··· GIVEN INFORMATION
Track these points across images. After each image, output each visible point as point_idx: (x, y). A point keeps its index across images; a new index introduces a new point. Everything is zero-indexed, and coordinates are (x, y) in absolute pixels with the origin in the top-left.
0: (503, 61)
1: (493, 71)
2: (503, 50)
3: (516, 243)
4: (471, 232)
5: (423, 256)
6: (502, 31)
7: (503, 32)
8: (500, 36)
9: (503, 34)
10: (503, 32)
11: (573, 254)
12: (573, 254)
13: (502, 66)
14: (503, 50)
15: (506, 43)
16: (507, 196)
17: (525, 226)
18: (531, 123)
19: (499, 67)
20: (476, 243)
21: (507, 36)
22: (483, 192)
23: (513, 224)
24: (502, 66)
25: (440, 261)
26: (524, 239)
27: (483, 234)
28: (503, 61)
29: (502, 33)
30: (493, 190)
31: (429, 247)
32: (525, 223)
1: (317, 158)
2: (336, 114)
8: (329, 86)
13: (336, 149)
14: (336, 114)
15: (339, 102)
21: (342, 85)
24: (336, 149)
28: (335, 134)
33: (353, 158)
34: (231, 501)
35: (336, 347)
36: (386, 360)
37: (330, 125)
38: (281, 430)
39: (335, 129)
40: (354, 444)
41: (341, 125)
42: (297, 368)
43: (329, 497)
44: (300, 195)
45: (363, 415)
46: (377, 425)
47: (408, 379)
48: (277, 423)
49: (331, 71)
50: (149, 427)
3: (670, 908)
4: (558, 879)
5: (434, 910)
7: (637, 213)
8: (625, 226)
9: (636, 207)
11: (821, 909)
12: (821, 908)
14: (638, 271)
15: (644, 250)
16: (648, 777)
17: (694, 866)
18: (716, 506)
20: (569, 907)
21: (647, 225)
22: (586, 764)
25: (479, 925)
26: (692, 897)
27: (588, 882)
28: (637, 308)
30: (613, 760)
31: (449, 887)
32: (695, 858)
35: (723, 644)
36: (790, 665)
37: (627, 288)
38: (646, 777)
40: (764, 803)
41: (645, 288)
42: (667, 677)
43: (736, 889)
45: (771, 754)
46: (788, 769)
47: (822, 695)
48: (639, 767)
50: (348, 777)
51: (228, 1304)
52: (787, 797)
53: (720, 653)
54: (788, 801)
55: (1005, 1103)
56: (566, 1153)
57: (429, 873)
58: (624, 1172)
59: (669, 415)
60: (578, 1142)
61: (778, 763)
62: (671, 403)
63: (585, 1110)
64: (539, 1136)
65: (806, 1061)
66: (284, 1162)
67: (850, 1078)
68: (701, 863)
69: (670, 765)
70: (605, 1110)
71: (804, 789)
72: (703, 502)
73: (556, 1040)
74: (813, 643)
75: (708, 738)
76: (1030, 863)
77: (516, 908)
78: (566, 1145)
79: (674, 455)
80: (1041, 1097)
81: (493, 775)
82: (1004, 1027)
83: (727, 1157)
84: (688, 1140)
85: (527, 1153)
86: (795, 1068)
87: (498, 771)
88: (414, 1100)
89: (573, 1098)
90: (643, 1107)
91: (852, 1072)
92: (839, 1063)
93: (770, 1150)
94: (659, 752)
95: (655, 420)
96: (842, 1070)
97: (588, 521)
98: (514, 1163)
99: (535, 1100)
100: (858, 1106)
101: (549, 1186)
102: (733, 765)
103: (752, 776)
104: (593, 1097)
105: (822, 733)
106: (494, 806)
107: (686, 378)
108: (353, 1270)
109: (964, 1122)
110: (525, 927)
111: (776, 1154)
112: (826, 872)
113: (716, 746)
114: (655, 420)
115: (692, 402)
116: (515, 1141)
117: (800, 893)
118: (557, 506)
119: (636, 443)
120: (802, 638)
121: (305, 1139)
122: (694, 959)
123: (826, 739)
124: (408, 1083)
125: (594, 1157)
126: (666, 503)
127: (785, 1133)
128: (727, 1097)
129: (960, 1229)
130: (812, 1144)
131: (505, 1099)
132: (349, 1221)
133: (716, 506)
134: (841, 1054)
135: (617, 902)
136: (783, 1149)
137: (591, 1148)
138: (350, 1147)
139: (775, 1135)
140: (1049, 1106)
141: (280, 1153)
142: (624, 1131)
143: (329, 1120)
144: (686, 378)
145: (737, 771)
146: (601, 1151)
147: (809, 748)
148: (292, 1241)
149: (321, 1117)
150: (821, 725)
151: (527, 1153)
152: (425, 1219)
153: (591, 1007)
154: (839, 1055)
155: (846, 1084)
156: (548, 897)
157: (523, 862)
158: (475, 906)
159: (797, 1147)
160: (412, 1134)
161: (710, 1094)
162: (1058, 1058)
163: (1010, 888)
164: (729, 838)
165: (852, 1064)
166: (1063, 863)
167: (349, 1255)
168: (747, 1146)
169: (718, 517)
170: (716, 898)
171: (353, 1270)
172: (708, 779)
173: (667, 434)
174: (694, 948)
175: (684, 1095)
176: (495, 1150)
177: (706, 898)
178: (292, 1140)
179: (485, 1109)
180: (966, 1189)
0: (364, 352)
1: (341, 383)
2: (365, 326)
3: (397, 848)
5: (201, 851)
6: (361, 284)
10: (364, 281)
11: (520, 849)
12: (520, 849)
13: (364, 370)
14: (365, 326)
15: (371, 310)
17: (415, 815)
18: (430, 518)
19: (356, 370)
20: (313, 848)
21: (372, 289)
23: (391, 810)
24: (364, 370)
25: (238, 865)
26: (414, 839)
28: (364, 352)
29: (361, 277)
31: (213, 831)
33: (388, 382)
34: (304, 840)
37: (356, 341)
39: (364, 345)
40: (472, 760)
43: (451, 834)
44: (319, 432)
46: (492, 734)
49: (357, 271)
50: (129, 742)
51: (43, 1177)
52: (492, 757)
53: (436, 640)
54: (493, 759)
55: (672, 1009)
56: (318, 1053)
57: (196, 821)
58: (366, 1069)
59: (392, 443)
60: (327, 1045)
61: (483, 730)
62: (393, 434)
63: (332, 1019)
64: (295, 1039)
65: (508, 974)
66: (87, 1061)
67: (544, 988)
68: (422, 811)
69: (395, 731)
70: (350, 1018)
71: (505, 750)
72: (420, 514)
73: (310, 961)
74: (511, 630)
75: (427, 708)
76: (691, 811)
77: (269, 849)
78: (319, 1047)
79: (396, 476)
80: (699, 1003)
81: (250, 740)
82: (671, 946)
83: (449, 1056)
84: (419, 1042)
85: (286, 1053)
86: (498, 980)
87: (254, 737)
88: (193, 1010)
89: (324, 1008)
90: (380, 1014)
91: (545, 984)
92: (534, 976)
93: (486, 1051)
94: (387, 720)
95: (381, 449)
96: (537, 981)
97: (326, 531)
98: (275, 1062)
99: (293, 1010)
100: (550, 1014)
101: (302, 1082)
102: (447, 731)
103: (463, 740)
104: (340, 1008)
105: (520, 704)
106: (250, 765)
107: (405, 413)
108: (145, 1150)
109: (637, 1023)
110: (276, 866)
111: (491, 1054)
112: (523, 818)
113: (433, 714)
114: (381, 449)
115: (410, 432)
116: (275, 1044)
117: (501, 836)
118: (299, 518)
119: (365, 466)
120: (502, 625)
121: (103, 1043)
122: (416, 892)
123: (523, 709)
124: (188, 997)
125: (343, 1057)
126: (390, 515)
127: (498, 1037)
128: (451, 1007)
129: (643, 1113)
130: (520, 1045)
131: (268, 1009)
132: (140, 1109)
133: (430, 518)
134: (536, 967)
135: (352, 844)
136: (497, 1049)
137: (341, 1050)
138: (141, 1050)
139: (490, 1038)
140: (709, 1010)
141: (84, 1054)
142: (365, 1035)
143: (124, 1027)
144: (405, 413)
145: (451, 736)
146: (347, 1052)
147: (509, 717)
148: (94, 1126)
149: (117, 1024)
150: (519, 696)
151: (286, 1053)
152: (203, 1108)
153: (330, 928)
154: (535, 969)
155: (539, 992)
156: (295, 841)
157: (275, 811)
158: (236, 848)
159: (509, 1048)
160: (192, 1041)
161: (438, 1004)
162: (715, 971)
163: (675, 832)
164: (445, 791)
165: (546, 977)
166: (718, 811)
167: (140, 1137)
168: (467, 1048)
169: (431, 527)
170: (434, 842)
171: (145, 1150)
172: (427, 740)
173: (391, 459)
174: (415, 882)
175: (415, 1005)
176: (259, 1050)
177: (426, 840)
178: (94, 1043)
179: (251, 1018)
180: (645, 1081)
······
EXERCISE INSTRUCTIONS:
Rewrite the records from the start through the line with "9: (503, 34)", using "upper-left" in place of "top-left" and leaving everything else unchanged.

FULL RESPONSE:
Track these points across images. After each image, output each visible point as point_idx: (x, y). A point keeps its index across images; a new index introduces a new point. Everything is zero-indexed, and coordinates are (x, y) in absolute pixels with the origin in the upper-left.
0: (503, 61)
1: (493, 71)
2: (503, 50)
3: (516, 243)
4: (471, 232)
5: (423, 256)
6: (502, 31)
7: (503, 32)
8: (500, 36)
9: (503, 34)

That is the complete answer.